* _Work item_
Print only the lines below, from the very first to the one containing "(648, 166) = (533, 150): black", exactly as they stand. Do not print pictures.

(Exercise data)

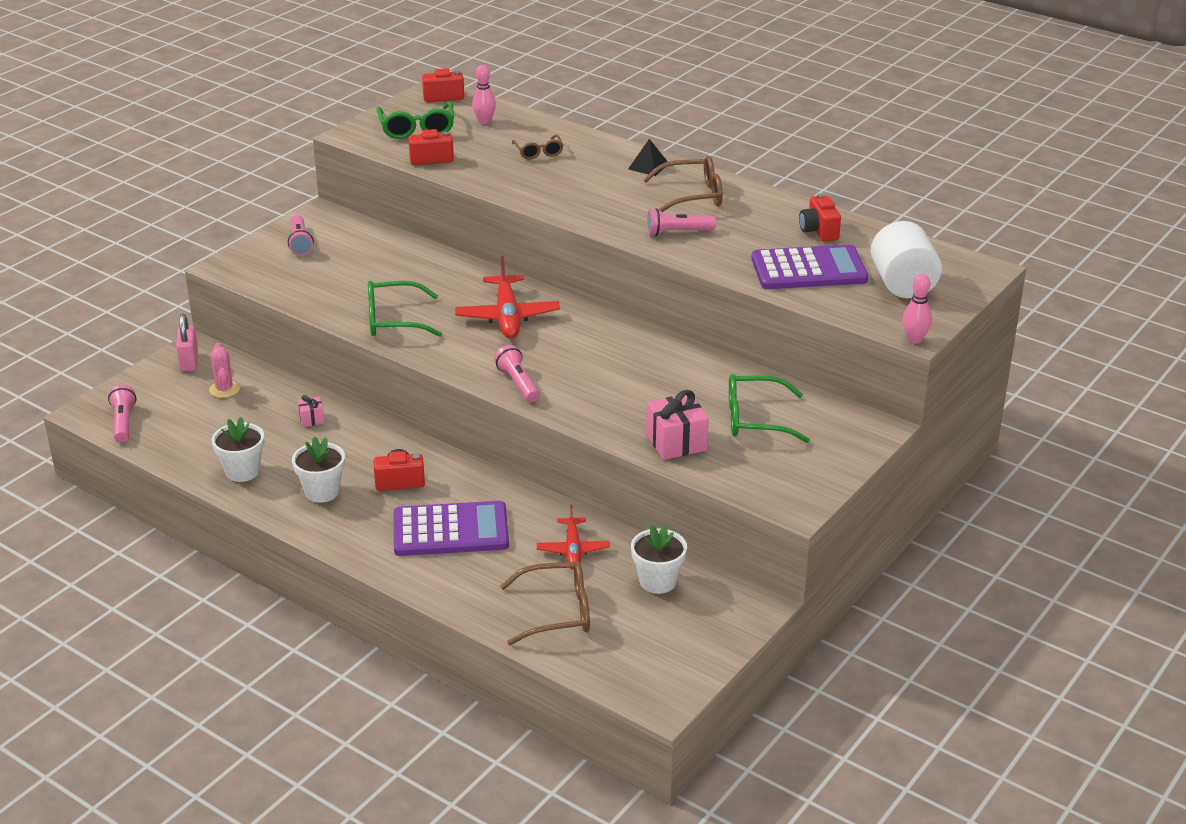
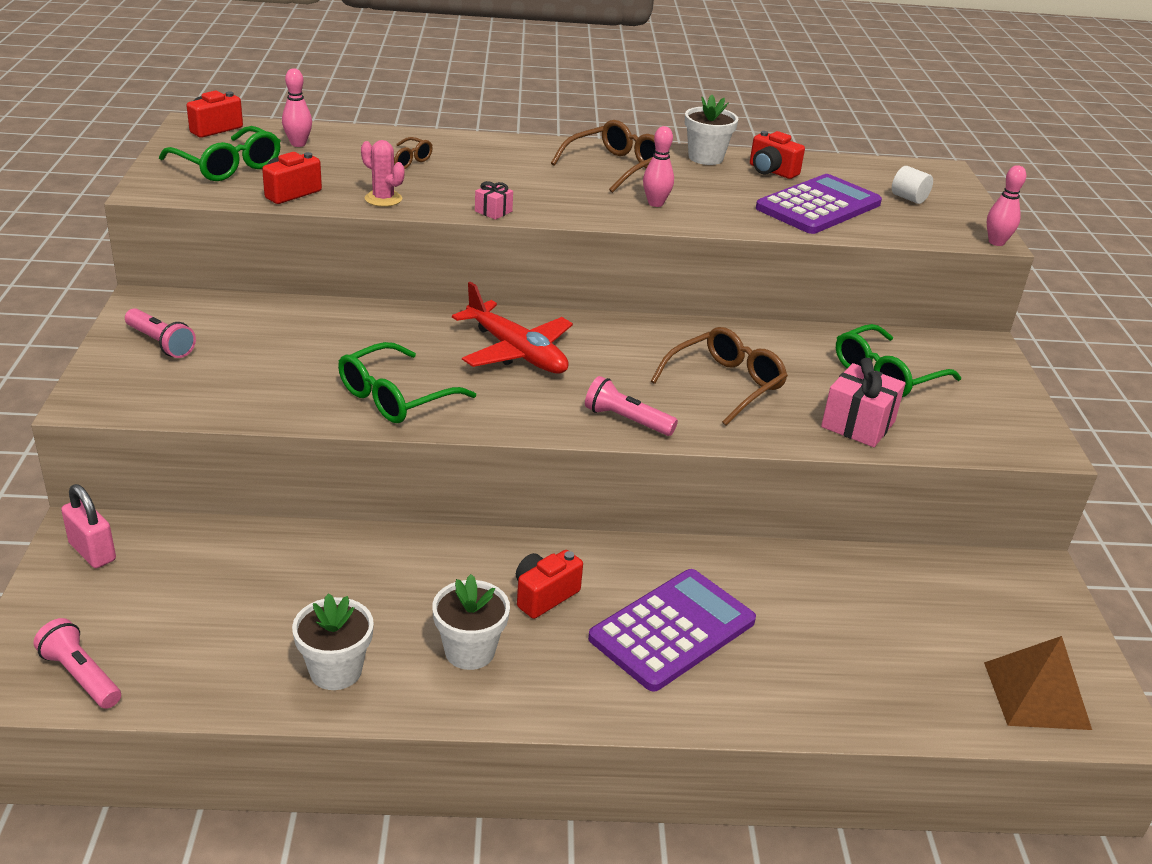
camera: 40 degrees left, 0 degrees up
(224, 389) = (185, 570): pink cactus -> pink cactus (383, 199)
(311, 419) = (347, 563): pink gift -> pink gift (493, 211)
(557, 612) = (896, 673): brown glasses -> brown glasses (725, 384)
(573, 550) = (816, 592): red plane -> none
(632, 664) = (1036, 695): none -> brown pyramid
(648, 166) = (533, 150): black pyramid -> none
(657, 581) = (932, 588): white flower pot -> white flower pot (705, 158)
(677, 232) = (655, 203): pink flashlight -> pink bowling pin
(903, 284) = (908, 198): white cylinder -> white cylinder, size x0.48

(End Exercise data)

* _Response area_
camera: 40 degrees left, 0 degrees up
(224, 389) = (185, 570): pink cactus -> pink cactus (383, 199)
(311, 419) = (347, 563): pink gift -> pink gift (493, 211)
(557, 612) = (896, 673): brown glasses -> brown glasses (725, 384)
(573, 550) = (816, 592): red plane -> none
(632, 664) = (1036, 695): none -> brown pyramid
(648, 166) = (533, 150): black pyramid -> none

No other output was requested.